-- Your goal --
Without changing anything, reproduce every record below.

*** Entries shown Section Begins ***

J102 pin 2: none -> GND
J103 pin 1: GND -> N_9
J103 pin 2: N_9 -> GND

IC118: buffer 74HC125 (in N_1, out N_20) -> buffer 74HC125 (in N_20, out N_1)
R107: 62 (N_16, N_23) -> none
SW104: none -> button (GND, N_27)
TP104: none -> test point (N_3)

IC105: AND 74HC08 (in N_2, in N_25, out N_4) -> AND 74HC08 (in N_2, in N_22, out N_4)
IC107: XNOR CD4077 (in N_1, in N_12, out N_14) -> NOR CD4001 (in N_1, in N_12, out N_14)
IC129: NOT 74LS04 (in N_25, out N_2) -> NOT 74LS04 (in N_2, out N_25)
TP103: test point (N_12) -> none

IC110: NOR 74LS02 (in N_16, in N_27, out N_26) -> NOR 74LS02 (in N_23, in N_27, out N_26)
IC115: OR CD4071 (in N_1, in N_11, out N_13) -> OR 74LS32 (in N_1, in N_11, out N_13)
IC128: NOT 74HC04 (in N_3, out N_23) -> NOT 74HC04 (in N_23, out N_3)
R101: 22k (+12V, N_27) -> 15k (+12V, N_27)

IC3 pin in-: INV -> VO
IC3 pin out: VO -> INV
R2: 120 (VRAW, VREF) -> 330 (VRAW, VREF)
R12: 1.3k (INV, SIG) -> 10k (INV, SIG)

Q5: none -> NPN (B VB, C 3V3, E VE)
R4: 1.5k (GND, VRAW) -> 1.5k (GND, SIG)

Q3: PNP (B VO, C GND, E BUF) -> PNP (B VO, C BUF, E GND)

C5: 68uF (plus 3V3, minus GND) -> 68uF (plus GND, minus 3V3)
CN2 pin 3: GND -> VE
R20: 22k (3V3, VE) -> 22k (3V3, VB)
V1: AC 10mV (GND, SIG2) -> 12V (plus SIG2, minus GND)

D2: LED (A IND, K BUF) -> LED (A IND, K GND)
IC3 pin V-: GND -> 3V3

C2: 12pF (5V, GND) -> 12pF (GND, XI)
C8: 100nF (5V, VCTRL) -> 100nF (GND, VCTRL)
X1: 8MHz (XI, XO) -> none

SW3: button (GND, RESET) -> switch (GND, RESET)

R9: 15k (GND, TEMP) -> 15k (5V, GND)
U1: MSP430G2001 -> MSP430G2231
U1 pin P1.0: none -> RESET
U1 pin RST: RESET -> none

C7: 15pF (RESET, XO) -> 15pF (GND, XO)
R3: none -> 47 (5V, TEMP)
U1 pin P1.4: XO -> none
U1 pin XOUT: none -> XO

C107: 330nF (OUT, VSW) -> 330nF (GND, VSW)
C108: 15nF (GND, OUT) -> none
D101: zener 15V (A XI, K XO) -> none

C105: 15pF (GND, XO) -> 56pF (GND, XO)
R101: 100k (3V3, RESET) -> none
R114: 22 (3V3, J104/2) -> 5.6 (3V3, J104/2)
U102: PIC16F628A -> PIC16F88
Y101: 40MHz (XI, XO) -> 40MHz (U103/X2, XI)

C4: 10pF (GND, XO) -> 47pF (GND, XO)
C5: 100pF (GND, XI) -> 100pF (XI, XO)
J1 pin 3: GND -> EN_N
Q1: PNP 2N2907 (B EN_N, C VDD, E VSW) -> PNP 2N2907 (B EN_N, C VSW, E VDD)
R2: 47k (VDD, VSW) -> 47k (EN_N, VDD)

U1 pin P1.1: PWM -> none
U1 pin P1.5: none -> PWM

*** Entries shown Section Ends ***

-- Reply to the task --
J102 pin 2: none -> GND
J103 pin 1: GND -> N_9
J103 pin 2: N_9 -> GND

IC118: buffer 74HC125 (in N_1, out N_20) -> buffer 74HC125 (in N_20, out N_1)
R107: 62 (N_16, N_23) -> none
SW104: none -> button (GND, N_27)
TP104: none -> test point (N_3)

IC105: AND 74HC08 (in N_2, in N_25, out N_4) -> AND 74HC08 (in N_2, in N_22, out N_4)
IC107: XNOR CD4077 (in N_1, in N_12, out N_14) -> NOR CD4001 (in N_1, in N_12, out N_14)
IC129: NOT 74LS04 (in N_25, out N_2) -> NOT 74LS04 (in N_2, out N_25)
TP103: test point (N_12) -> none

IC110: NOR 74LS02 (in N_16, in N_27, out N_26) -> NOR 74LS02 (in N_23, in N_27, out N_26)
IC115: OR CD4071 (in N_1, in N_11, out N_13) -> OR 74LS32 (in N_1, in N_11, out N_13)
IC128: NOT 74HC04 (in N_3, out N_23) -> NOT 74HC04 (in N_23, out N_3)
R101: 22k (+12V, N_27) -> 15k (+12V, N_27)

IC3 pin in-: INV -> VO
IC3 pin out: VO -> INV
R2: 120 (VRAW, VREF) -> 330 (VRAW, VREF)
R12: 1.3k (INV, SIG) -> 10k (INV, SIG)

Q5: none -> NPN (B VB, C 3V3, E VE)
R4: 1.5k (GND, VRAW) -> 1.5k (GND, SIG)

Q3: PNP (B VO, C GND, E BUF) -> PNP (B VO, C BUF, E GND)

C5: 68uF (plus 3V3, minus GND) -> 68uF (plus GND, minus 3V3)
CN2 pin 3: GND -> VE
R20: 22k (3V3, VE) -> 22k (3V3, VB)
V1: AC 10mV (GND, SIG2) -> 12V (plus SIG2, minus GND)

D2: LED (A IND, K BUF) -> LED (A IND, K GND)
IC3 pin V-: GND -> 3V3

C2: 12pF (5V, GND) -> 12pF (GND, XI)
C8: 100nF (5V, VCTRL) -> 100nF (GND, VCTRL)
X1: 8MHz (XI, XO) -> none

SW3: button (GND, RESET) -> switch (GND, RESET)

R9: 15k (GND, TEMP) -> 15k (5V, GND)
U1: MSP430G2001 -> MSP430G2231
U1 pin P1.0: none -> RESET
U1 pin RST: RESET -> none

C7: 15pF (RESET, XO) -> 15pF (GND, XO)
R3: none -> 47 (5V, TEMP)
U1 pin P1.4: XO -> none
U1 pin XOUT: none -> XO

C107: 330nF (OUT, VSW) -> 330nF (GND, VSW)
C108: 15nF (GND, OUT) -> none
D101: zener 15V (A XI, K XO) -> none

C105: 15pF (GND, XO) -> 56pF (GND, XO)
R101: 100k (3V3, RESET) -> none
R114: 22 (3V3, J104/2) -> 5.6 (3V3, J104/2)
U102: PIC16F628A -> PIC16F88
Y101: 40MHz (XI, XO) -> 40MHz (U103/X2, XI)

C4: 10pF (GND, XO) -> 47pF (GND, XO)
C5: 100pF (GND, XI) -> 100pF (XI, XO)
J1 pin 3: GND -> EN_N
Q1: PNP 2N2907 (B EN_N, C VDD, E VSW) -> PNP 2N2907 (B EN_N, C VSW, E VDD)
R2: 47k (VDD, VSW) -> 47k (EN_N, VDD)

U1 pin P1.1: PWM -> none
U1 pin P1.5: none -> PWM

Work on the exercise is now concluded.